DATASET ENTRIES:
------------------------------------------------------------

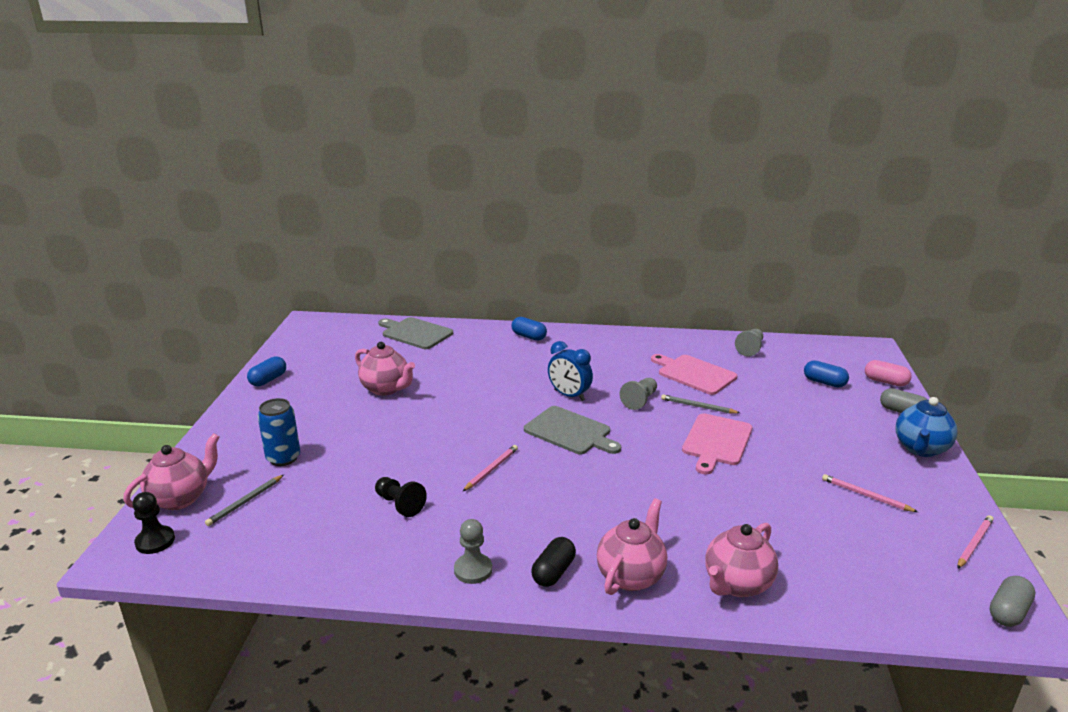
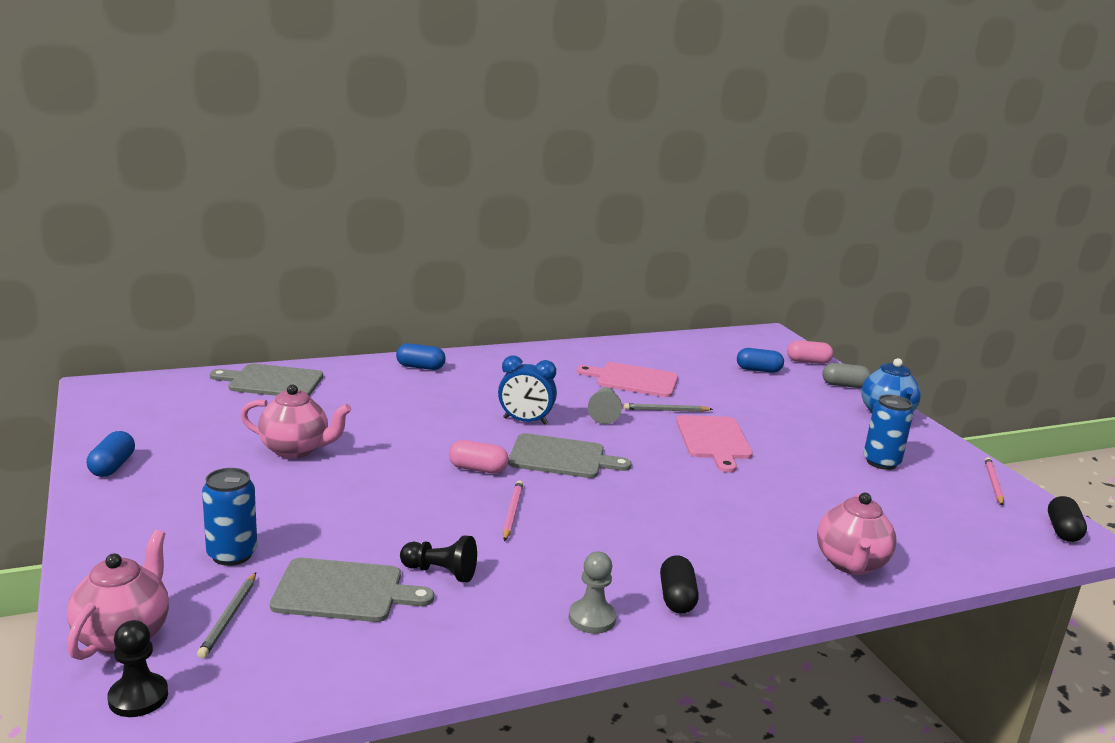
camera: 30 degrees left, 5 degrees down
(326, 502) = (344, 591): none -> grey cutting board
(497, 428) = (478, 469): none -> pink capsule
(631, 576) = (753, 581): pink teapot -> none
(750, 349) = (664, 348): grey pawn -> none
(866, 495) = (881, 462): pink pencil -> blue can
(1008, 612) = (1062, 531): grey capsule -> black capsule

------------------------------------------------------------

DESCRIPTION OF THE TASK: Go through the material and copy every line in which the word "grey" occurs.

PROBLEM SOLUTION:
(326, 502) = (344, 591): none -> grey cutting board
(750, 349) = (664, 348): grey pawn -> none
(1008, 612) = (1062, 531): grey capsule -> black capsule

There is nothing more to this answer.